## Task
Where the word "none" appears in a line below, copy the whole line.

## Exercise materials
┏━━

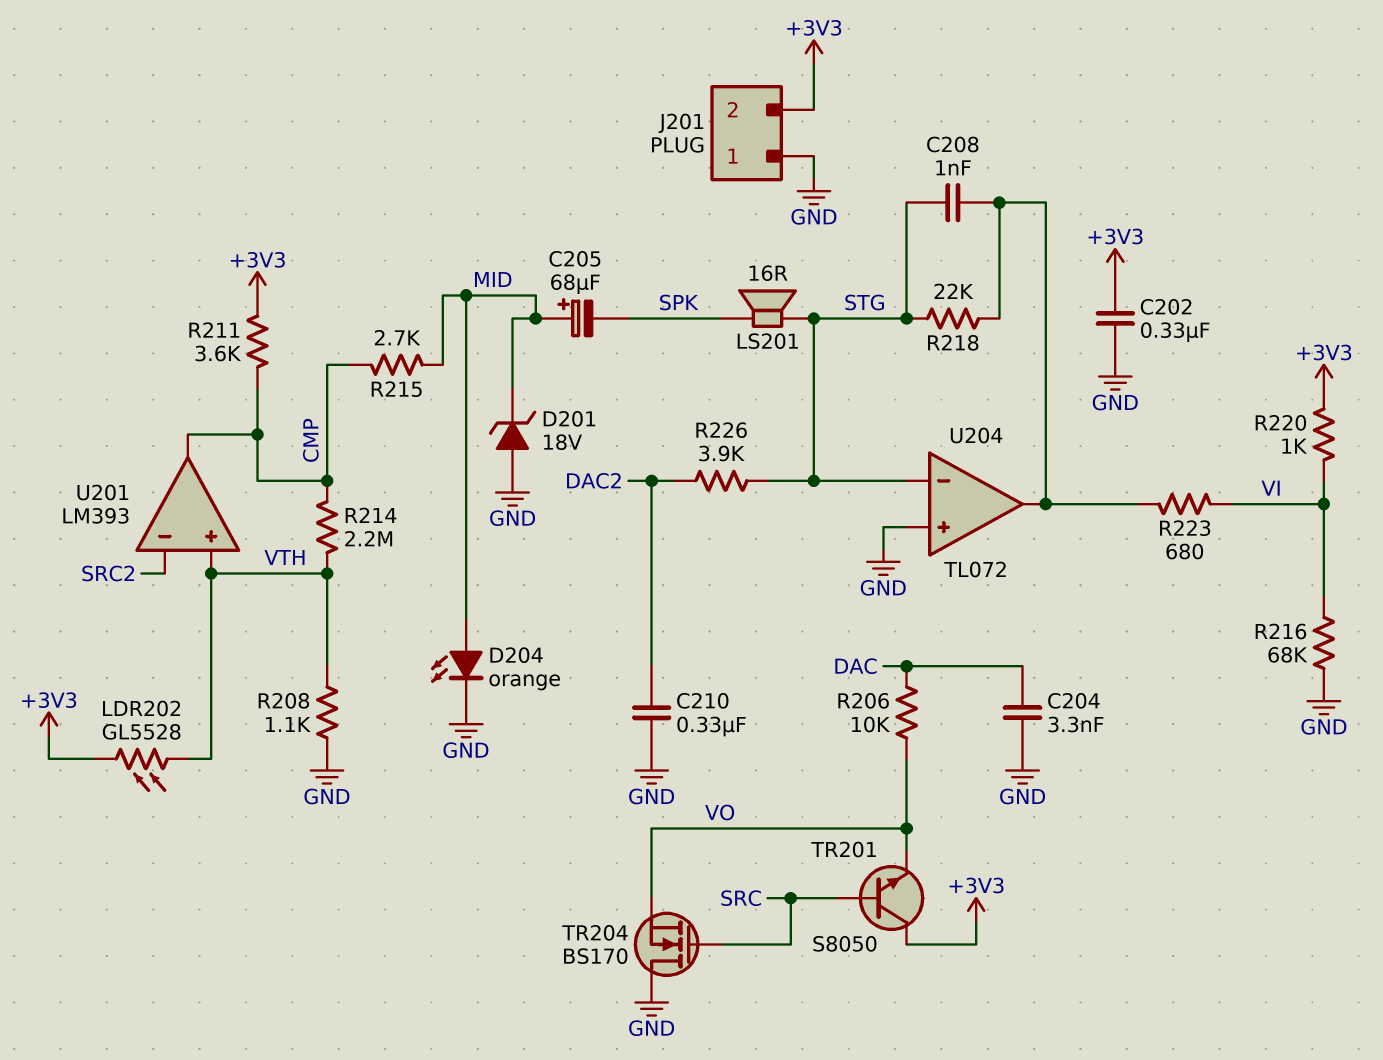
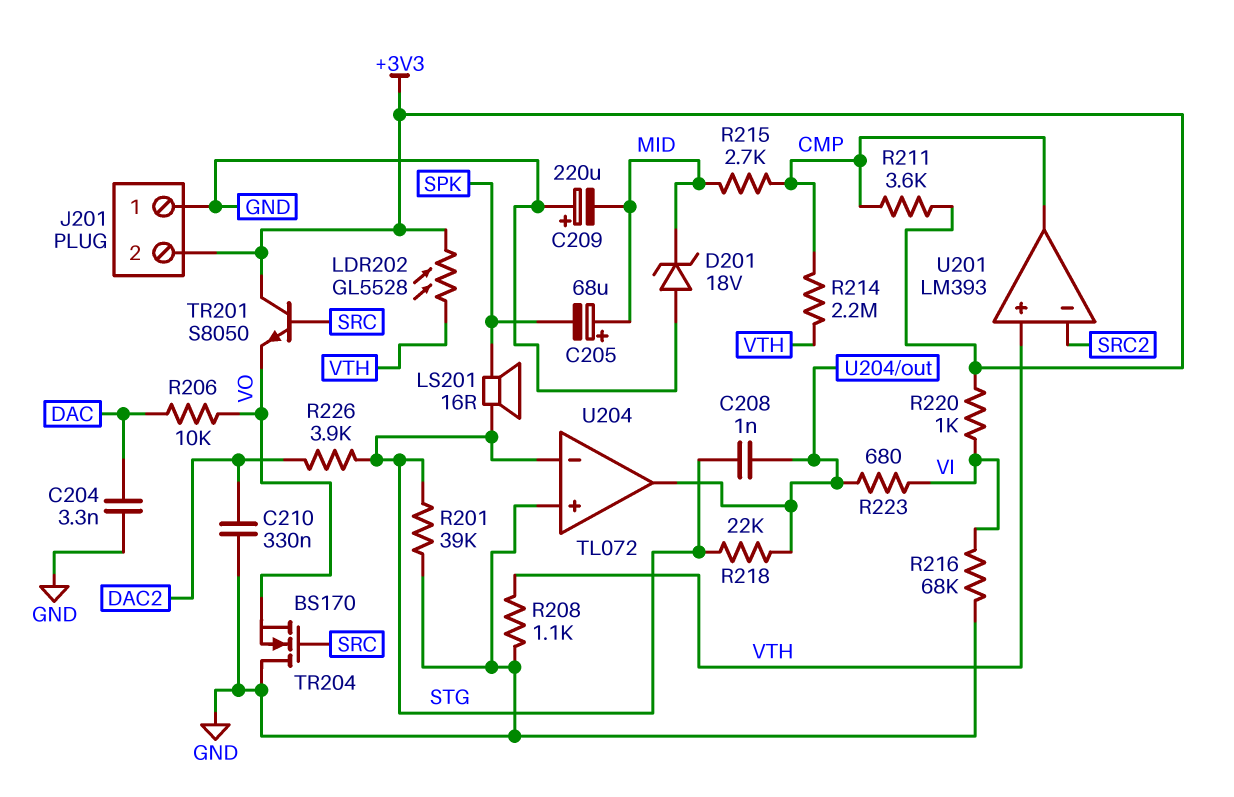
C202: 330nF (+3V3, GND) -> none
C209: none -> 220uF (plus GND, minus MID)
D204: LED orange (A MID, K GND) -> none
R201: none -> 39k (GND, STG)

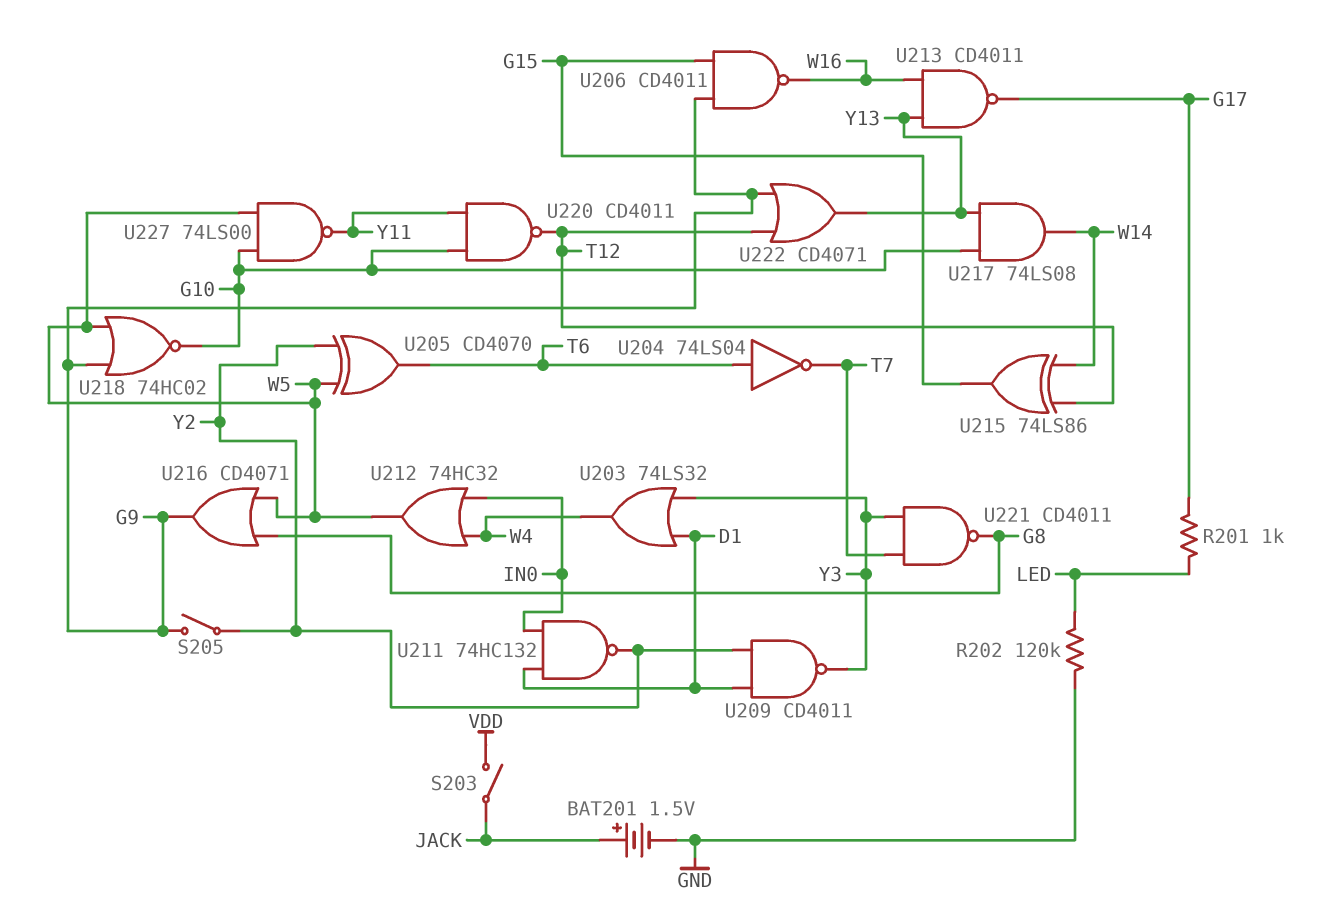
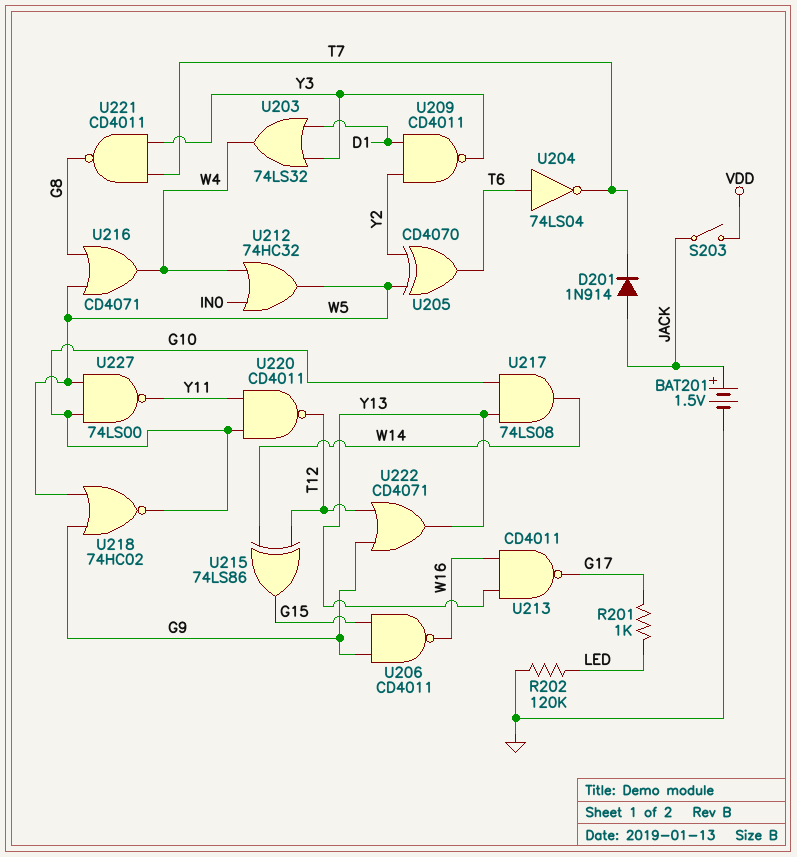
D201: none -> diode 1N914 (A JACK, K T7)
S205: switch (G9, Y2) -> none
U211: NAND 74HC132 (in D1, in IN0, out Y2) -> none
U216: OR CD4071 (in G8, in W5, out G9) -> OR CD4071 (in G8, in W5, out W4)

┗━━

## Your response
C202: 330nF (+3V3, GND) -> none
C209: none -> 220uF (plus GND, minus MID)
D204: LED orange (A MID, K GND) -> none
R201: none -> 39k (GND, STG)
D201: none -> diode 1N914 (A JACK, K T7)
S205: switch (G9, Y2) -> none
U211: NAND 74HC132 (in D1, in IN0, out Y2) -> none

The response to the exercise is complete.